## Scene images with change listings
•••••

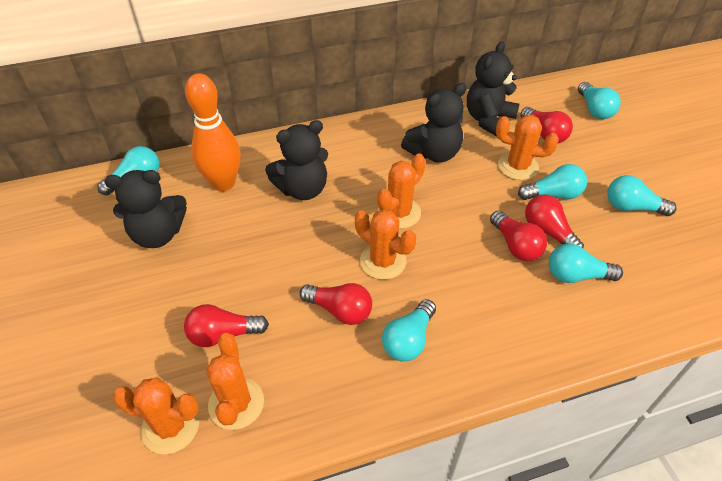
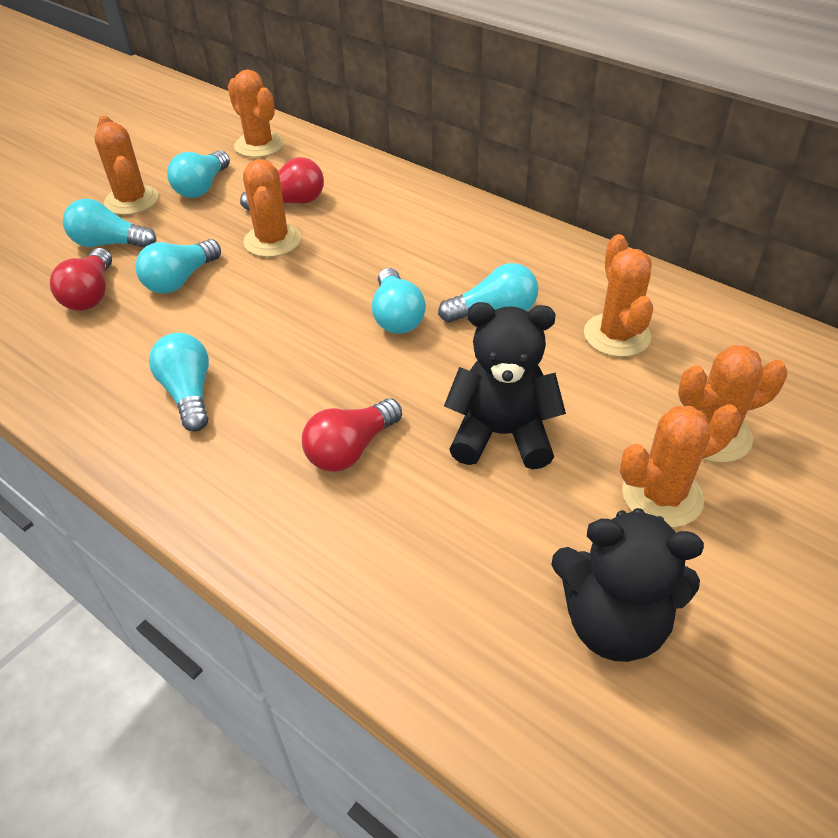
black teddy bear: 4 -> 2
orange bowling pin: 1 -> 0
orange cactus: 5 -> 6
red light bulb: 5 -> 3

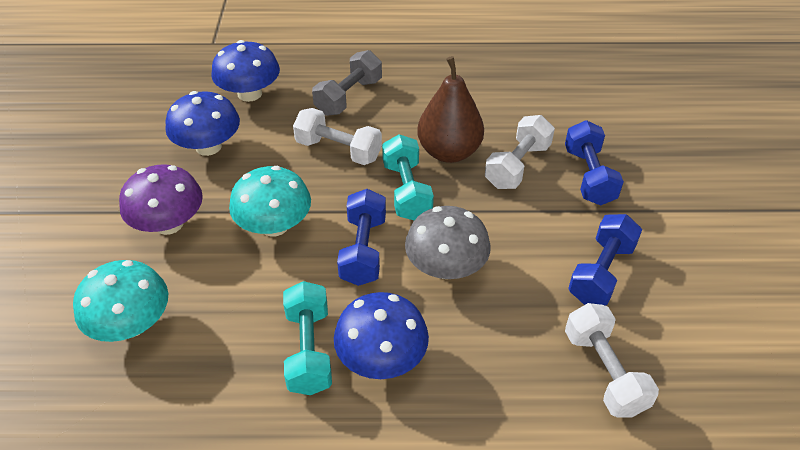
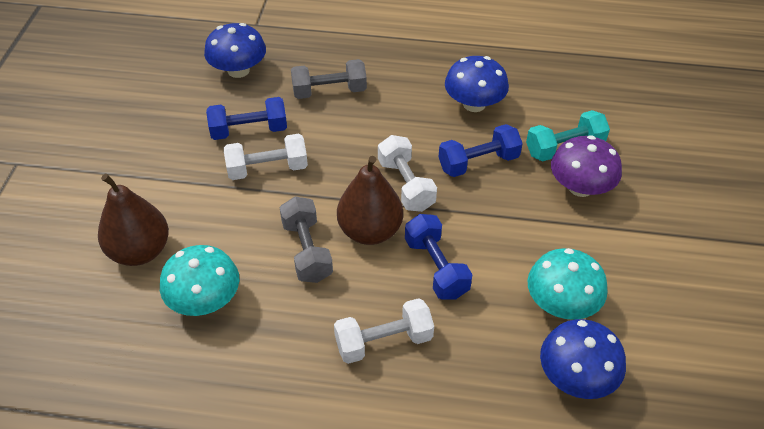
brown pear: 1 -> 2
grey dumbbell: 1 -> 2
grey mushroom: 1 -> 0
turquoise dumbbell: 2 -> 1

•••••

## YOUR TASK
Could you write out again, exactly, the lines from the line containing "orange cactus: 5 -> 6" through the last line of the records above? Leave out the pictures.

## SOLVED PROBLEM
orange cactus: 5 -> 6
red light bulb: 5 -> 3

brown pear: 1 -> 2
grey dumbbell: 1 -> 2
grey mushroom: 1 -> 0
turquoise dumbbell: 2 -> 1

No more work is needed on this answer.